- [RECORDS SHOWN]
⟨

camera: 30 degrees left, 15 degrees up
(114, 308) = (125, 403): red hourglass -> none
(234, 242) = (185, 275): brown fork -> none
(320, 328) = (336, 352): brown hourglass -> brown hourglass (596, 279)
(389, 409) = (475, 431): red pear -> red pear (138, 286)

⟩

- [WHAT IS EXPECTED] Give back, word for word, the lines from the one with "(234, 242) = (185, 275): brown fork -> none" through the last line of the entries, both included, and no other line.

- [SOLUTION]
(234, 242) = (185, 275): brown fork -> none
(320, 328) = (336, 352): brown hourglass -> brown hourglass (596, 279)
(389, 409) = (475, 431): red pear -> red pear (138, 286)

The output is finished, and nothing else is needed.